Wherever the word "XNOR" appears in the entries, copy the whole line.
Exercise material START
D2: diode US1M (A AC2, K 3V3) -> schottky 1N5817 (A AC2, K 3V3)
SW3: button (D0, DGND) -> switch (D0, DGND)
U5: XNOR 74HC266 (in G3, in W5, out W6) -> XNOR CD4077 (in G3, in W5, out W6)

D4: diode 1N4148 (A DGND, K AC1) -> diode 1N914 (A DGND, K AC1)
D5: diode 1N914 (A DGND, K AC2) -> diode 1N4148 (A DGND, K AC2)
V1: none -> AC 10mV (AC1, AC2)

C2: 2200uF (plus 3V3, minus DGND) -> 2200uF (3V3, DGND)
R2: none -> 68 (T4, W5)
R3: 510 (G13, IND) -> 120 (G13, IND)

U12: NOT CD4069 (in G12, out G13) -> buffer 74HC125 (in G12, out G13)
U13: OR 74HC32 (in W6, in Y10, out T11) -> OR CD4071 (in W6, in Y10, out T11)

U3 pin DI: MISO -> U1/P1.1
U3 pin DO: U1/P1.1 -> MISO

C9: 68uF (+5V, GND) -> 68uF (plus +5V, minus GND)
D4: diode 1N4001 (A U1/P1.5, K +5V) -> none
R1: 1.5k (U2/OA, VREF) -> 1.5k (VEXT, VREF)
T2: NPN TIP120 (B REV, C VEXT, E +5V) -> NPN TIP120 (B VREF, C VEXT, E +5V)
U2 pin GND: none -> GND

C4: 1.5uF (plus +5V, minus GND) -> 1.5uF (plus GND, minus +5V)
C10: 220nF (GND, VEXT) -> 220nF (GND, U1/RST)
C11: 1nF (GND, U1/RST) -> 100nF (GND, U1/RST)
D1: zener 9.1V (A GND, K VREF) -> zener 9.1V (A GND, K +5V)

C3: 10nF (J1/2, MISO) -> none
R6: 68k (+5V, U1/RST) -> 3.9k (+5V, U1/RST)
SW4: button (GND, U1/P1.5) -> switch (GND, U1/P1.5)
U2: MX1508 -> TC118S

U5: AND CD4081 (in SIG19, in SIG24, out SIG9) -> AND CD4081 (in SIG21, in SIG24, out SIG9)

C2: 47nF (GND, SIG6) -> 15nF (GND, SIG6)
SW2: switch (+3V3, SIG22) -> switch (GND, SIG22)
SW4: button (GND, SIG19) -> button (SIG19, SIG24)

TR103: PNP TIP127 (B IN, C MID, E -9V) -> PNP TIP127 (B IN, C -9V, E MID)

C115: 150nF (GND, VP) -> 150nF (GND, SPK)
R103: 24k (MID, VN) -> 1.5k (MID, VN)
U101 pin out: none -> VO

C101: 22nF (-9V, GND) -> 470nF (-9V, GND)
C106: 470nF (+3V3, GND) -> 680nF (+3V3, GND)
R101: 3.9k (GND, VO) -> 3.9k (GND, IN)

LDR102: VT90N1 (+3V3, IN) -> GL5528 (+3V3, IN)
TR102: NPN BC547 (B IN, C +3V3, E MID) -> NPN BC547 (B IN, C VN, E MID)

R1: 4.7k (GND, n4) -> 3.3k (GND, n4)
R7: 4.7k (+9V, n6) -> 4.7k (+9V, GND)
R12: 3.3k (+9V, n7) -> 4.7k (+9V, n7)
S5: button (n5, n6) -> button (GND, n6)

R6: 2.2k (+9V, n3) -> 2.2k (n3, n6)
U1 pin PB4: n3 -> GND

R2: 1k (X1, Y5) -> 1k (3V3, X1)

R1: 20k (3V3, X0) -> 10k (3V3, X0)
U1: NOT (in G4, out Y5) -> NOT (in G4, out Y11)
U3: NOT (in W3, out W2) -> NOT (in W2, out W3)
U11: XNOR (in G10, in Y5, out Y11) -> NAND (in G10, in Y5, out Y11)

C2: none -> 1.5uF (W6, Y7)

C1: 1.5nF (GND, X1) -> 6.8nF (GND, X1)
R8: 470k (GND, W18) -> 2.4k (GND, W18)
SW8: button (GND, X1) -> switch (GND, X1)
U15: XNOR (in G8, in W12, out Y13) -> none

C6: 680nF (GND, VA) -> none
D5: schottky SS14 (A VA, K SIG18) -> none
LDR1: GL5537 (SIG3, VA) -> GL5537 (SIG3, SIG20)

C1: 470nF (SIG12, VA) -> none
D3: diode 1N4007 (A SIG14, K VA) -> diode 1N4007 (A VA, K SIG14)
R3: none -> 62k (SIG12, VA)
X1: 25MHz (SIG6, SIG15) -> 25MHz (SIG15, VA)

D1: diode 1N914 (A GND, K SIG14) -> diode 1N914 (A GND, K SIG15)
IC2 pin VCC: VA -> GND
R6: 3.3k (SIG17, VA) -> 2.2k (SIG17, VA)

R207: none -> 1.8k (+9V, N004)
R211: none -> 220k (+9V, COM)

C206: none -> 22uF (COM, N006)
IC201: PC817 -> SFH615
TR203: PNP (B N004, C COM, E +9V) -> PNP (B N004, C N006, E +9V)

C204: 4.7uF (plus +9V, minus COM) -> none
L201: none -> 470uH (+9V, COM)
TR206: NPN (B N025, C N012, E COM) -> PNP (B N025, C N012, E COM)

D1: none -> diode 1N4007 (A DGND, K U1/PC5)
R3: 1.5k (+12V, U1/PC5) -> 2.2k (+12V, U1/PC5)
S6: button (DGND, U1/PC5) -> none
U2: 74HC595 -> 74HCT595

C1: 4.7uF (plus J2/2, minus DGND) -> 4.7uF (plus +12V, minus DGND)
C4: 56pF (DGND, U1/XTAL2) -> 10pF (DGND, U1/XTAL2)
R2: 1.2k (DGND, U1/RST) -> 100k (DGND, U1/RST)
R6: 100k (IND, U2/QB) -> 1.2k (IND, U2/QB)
Exercise material END
#### Solution to this task
U5: XNOR 74HC266 (in G3, in W5, out W6) -> XNOR CD4077 (in G3, in W5, out W6)
U11: XNOR (in G10, in Y5, out Y11) -> NAND (in G10, in Y5, out Y11)
U15: XNOR (in G8, in W12, out Y13) -> none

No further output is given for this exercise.